If a line in the data holds "turned", copy that line out in full.
Start of DATA LISTING
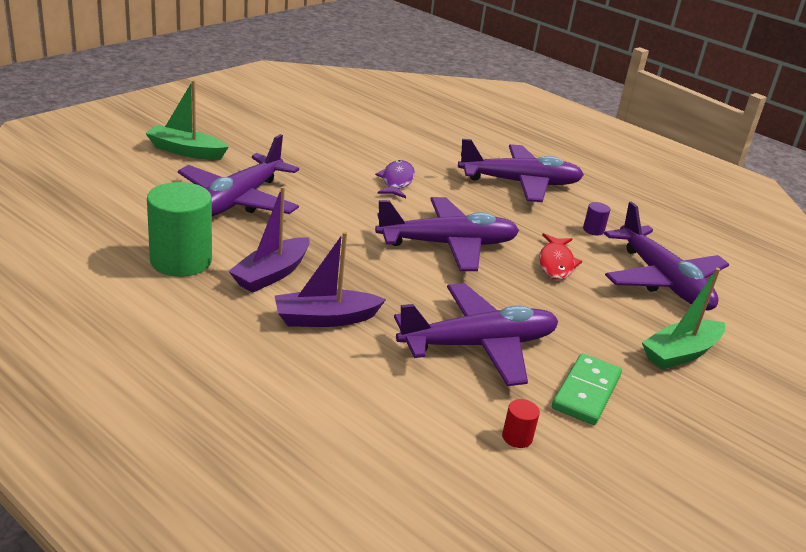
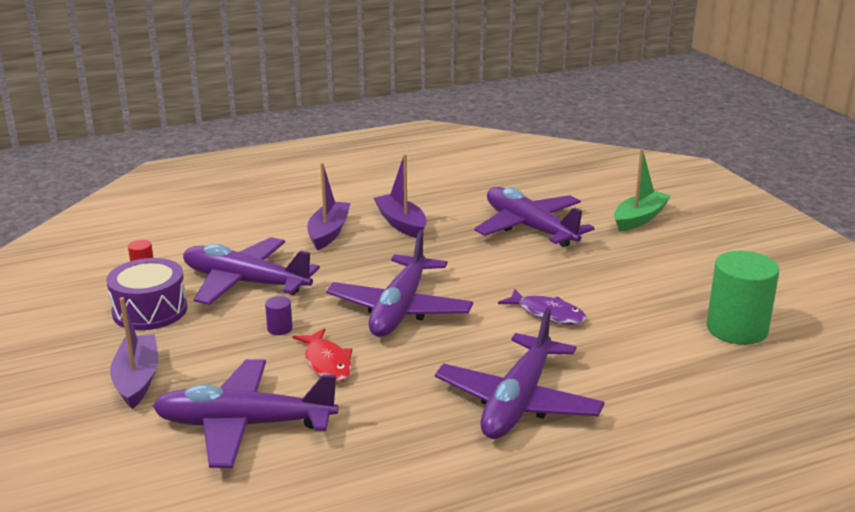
camera: 120 degrees right, 5 degrees down
(181, 261) = (440, 196): green cylinder -> green cylinder (737, 329)
(479, 345) = (245, 283): purple plane -> purple plane turned 105 degrees clockwise
(556, 263) = (327, 363): red fish -> red fish turned 150 degrees counterclockwise
(586, 392) = (150, 311): green domino -> purple drum
(593, 230) = (376, 418): purple cylinder -> purple cylinder (280, 328)
(680, 353) = (137, 379): green boat -> purple boat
End of DATA LISTING
* RESULT:
(479, 345) = (245, 283): purple plane -> purple plane turned 105 degrees clockwise
(556, 263) = (327, 363): red fish -> red fish turned 150 degrees counterclockwise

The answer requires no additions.